(Raw data)

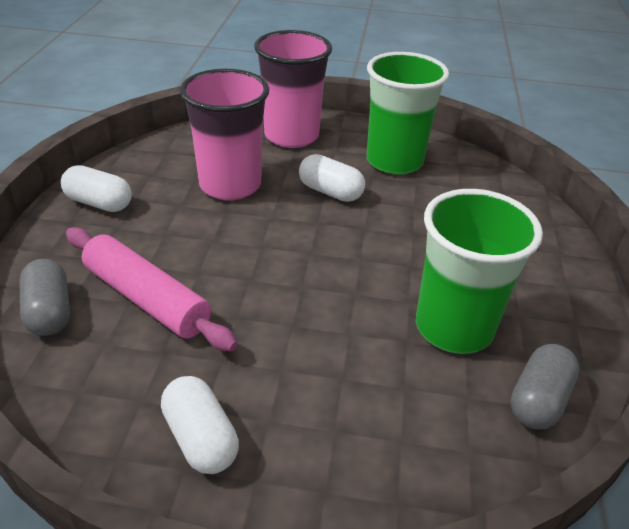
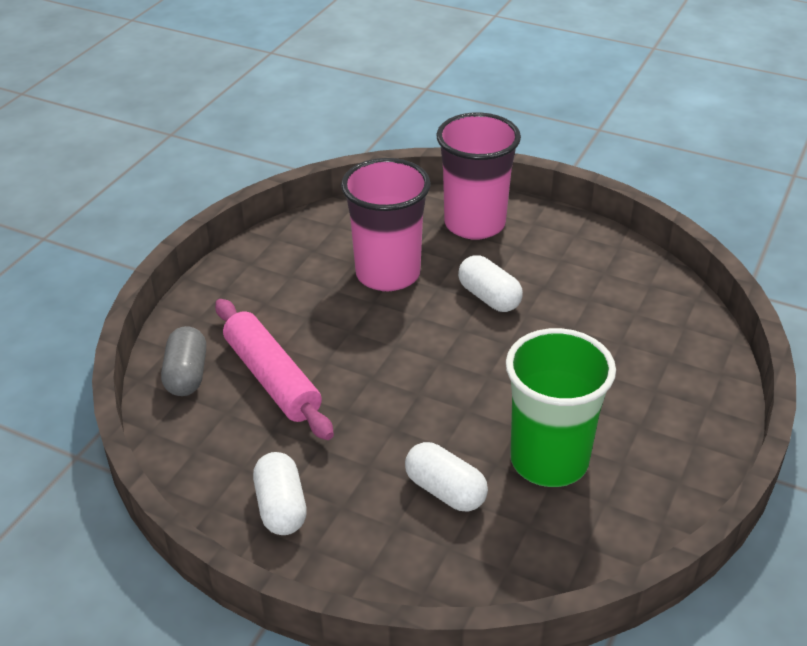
camera: 20 degrees right, 0 degrees up
(99, 203) = (255, 274): white capsule -> white capsule (445, 491)
(394, 161) = (576, 271): green cup -> none
(538, 400) = (596, 542): grey capsule -> none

(End Raw data)

**What you have to do:**
Would you return all the data exactly as given, minus the pictures?

**Solution to the exercise:**
camera: 20 degrees right, 0 degrees up
(99, 203) = (255, 274): white capsule -> white capsule (445, 491)
(394, 161) = (576, 271): green cup -> none
(538, 400) = (596, 542): grey capsule -> none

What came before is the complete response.